• _EXERCISE_:
The line that contains "was: purple headphones" and all lines following it to the end of the data below: set these down exactly, and nothing besides.

• _Object state change records_:
_ _ _ _ _ _ _

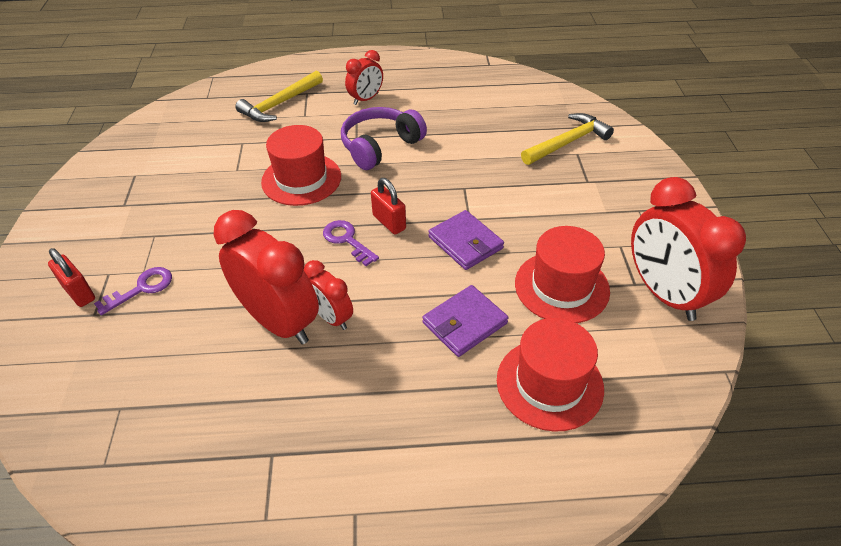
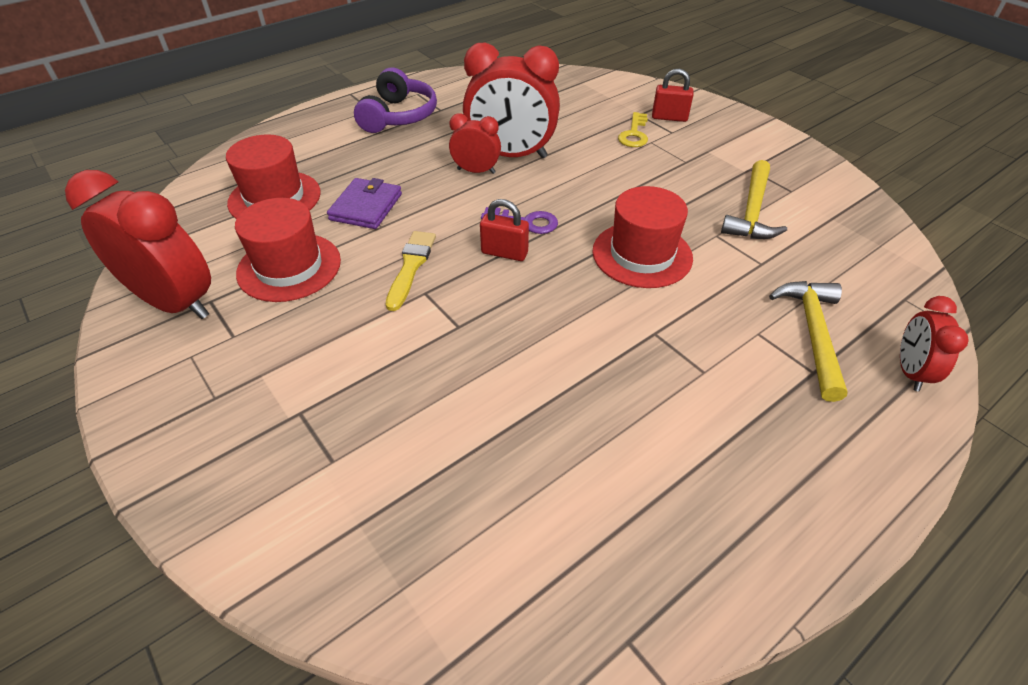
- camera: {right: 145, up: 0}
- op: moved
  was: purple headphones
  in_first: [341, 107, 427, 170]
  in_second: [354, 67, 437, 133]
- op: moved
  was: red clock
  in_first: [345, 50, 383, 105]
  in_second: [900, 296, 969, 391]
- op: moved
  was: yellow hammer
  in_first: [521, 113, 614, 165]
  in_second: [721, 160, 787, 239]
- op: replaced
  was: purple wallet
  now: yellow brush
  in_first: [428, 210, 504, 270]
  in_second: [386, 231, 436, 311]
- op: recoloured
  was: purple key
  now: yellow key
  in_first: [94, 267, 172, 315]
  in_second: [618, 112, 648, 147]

_ _ _ _ _ _ _

• _ANSWER BOX_:
  was: purple headphones
  in_first: [341, 107, 427, 170]
  in_second: [354, 67, 437, 133]
- op: moved
  was: red clock
  in_first: [345, 50, 383, 105]
  in_second: [900, 296, 969, 391]
- op: moved
  was: yellow hammer
  in_first: [521, 113, 614, 165]
  in_second: [721, 160, 787, 239]
- op: replaced
  was: purple wallet
  now: yellow brush
  in_first: [428, 210, 504, 270]
  in_second: [386, 231, 436, 311]
- op: recoloured
  was: purple key
  now: yellow key
  in_first: [94, 267, 172, 315]
  in_second: [618, 112, 648, 147]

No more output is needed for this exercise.